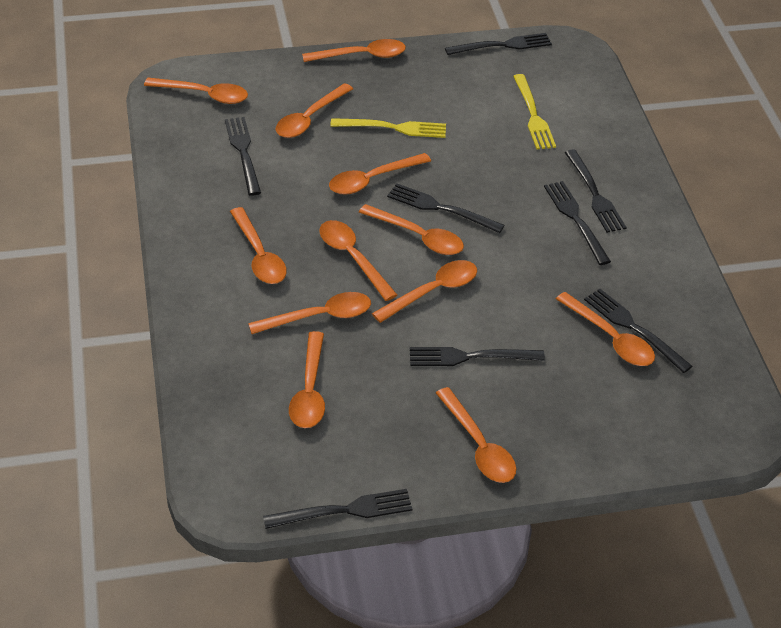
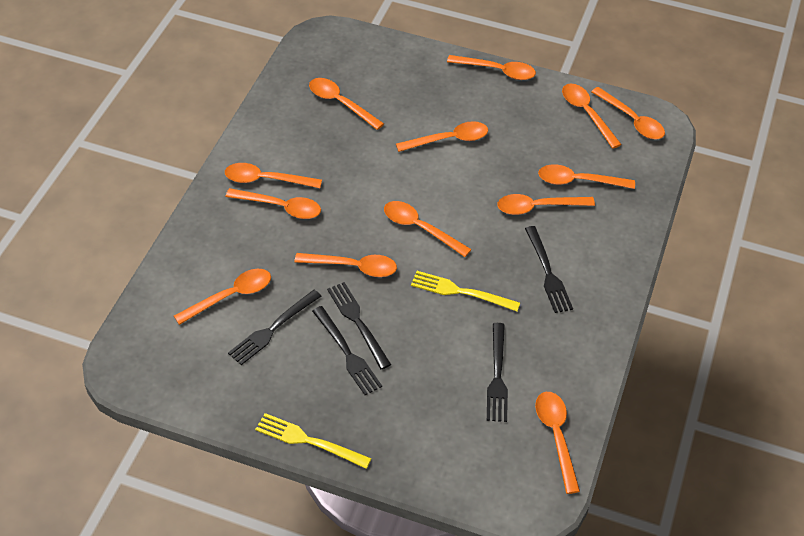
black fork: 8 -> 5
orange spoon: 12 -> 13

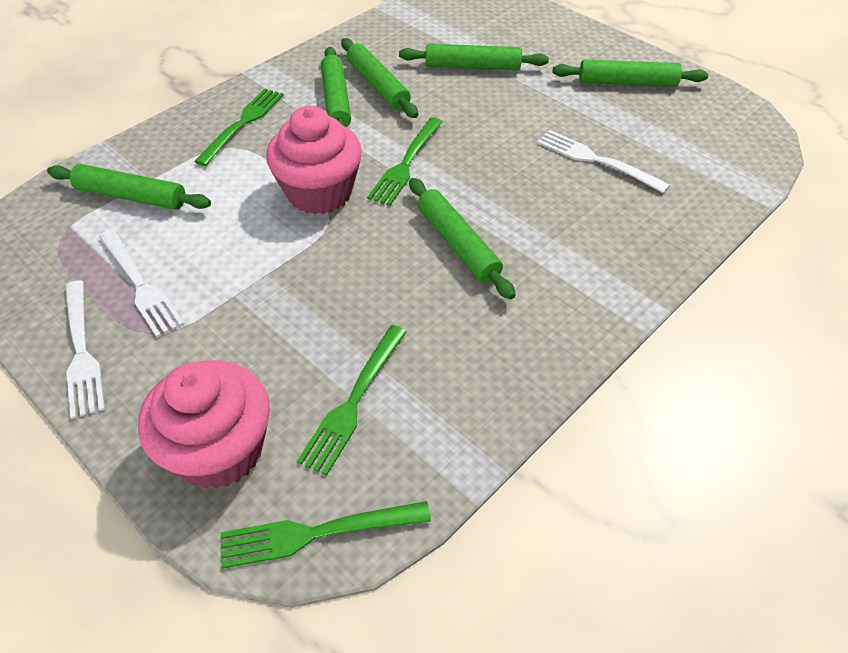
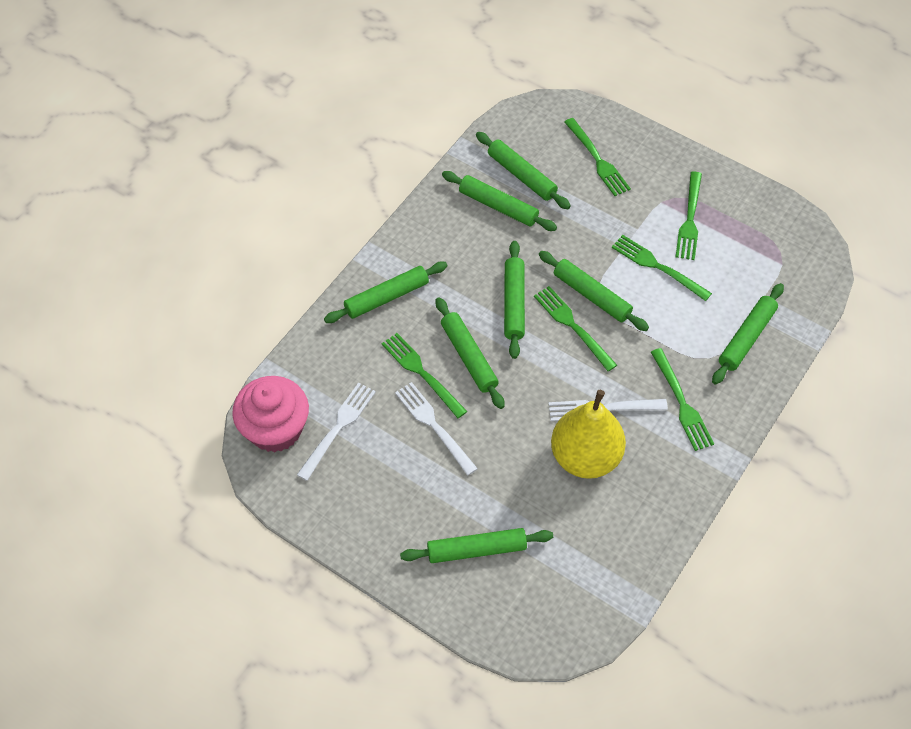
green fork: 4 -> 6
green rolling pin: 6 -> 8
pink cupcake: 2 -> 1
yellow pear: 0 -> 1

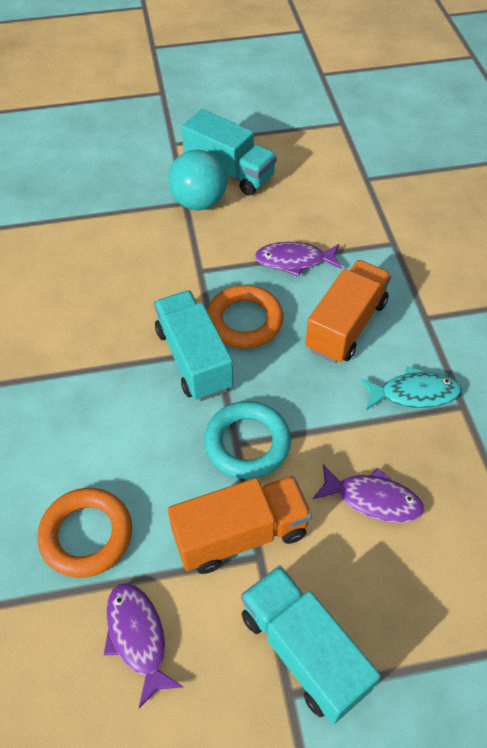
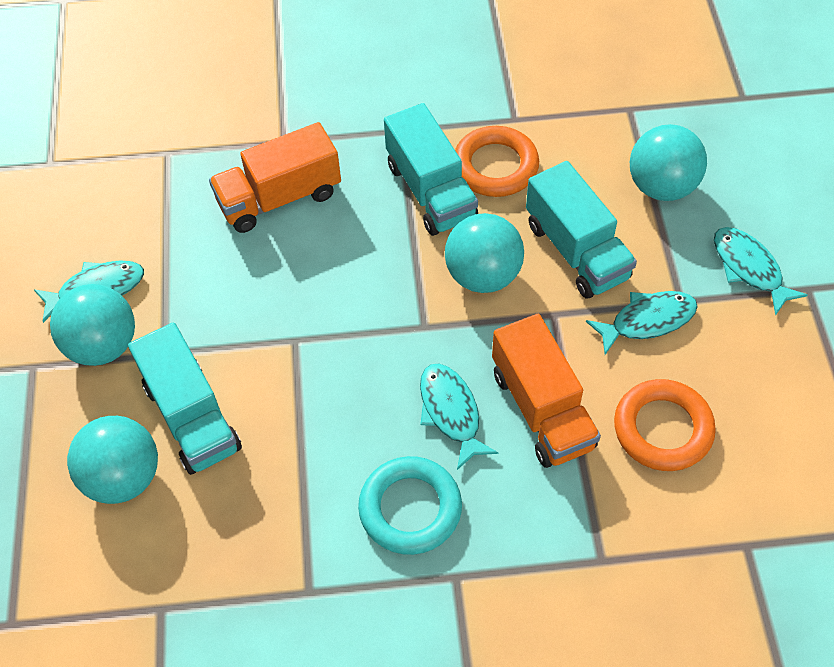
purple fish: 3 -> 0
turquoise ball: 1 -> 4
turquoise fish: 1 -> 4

──────

• Task item:
Output exactly the lines from the one that has "yellow pear: 0 -> 1" through the end of the data. Do not include pictures.

• Result of the task:
yellow pear: 0 -> 1

purple fish: 3 -> 0
turquoise ball: 1 -> 4
turquoise fish: 1 -> 4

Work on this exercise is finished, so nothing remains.